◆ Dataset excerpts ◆
Start of Block

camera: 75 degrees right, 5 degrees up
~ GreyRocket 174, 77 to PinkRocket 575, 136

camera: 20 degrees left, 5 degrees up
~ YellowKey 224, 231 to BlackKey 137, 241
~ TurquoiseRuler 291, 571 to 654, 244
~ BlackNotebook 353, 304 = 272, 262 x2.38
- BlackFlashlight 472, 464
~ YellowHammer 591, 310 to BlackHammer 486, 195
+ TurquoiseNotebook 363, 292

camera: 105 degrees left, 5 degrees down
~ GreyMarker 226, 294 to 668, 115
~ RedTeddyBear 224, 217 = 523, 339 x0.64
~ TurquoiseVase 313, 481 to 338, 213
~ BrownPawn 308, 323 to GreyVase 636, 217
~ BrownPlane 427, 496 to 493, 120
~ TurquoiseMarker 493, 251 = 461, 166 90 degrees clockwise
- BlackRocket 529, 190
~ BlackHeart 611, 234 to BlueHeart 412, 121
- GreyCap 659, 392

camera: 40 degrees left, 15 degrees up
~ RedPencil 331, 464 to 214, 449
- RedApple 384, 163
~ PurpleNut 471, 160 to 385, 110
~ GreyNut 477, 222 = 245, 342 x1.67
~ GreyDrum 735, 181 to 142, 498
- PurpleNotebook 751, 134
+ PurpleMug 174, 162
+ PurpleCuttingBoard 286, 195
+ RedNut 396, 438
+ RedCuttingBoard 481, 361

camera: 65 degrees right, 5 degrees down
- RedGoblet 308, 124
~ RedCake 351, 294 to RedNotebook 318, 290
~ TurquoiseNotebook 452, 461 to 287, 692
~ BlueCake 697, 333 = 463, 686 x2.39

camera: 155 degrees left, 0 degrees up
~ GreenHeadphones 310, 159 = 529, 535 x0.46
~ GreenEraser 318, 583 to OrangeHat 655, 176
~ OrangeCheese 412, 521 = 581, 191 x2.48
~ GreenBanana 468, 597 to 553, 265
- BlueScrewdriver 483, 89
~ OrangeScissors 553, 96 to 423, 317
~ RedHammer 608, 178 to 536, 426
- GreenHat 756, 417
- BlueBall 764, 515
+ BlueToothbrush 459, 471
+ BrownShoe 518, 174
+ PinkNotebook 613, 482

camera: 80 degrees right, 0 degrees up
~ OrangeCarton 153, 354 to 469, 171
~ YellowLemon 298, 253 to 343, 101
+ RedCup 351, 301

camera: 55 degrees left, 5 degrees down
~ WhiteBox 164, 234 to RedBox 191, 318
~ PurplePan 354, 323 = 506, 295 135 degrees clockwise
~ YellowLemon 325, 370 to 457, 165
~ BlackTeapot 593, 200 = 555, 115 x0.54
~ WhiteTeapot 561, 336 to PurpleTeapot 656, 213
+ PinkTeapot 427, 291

End of Block

◆ About this exercise ◆
As the answer, set down only the lines from the data above between the one holding "PurpleCuttingBoard 286, 195" and the one holding "555, 115 x0.54", inclusive, exactly as they read.

◆ Exercise result ◆
+ PurpleCuttingBoard 286, 195
+ RedNut 396, 438
+ RedCuttingBoard 481, 361

camera: 65 degrees right, 5 degrees down
- RedGoblet 308, 124
~ RedCake 351, 294 to RedNotebook 318, 290
~ TurquoiseNotebook 452, 461 to 287, 692
~ BlueCake 697, 333 = 463, 686 x2.39

camera: 155 degrees left, 0 degrees up
~ GreenHeadphones 310, 159 = 529, 535 x0.46
~ GreenEraser 318, 583 to OrangeHat 655, 176
~ OrangeCheese 412, 521 = 581, 191 x2.48
~ GreenBanana 468, 597 to 553, 265
- BlueScrewdriver 483, 89
~ OrangeScissors 553, 96 to 423, 317
~ RedHammer 608, 178 to 536, 426
- GreenHat 756, 417
- BlueBall 764, 515
+ BlueToothbrush 459, 471
+ BrownShoe 518, 174
+ PinkNotebook 613, 482

camera: 80 degrees right, 0 degrees up
~ OrangeCarton 153, 354 to 469, 171
~ YellowLemon 298, 253 to 343, 101
+ RedCup 351, 301

camera: 55 degrees left, 5 degrees down
~ WhiteBox 164, 234 to RedBox 191, 318
~ PurplePan 354, 323 = 506, 295 135 degrees clockwise
~ YellowLemon 325, 370 to 457, 165
~ BlackTeapot 593, 200 = 555, 115 x0.54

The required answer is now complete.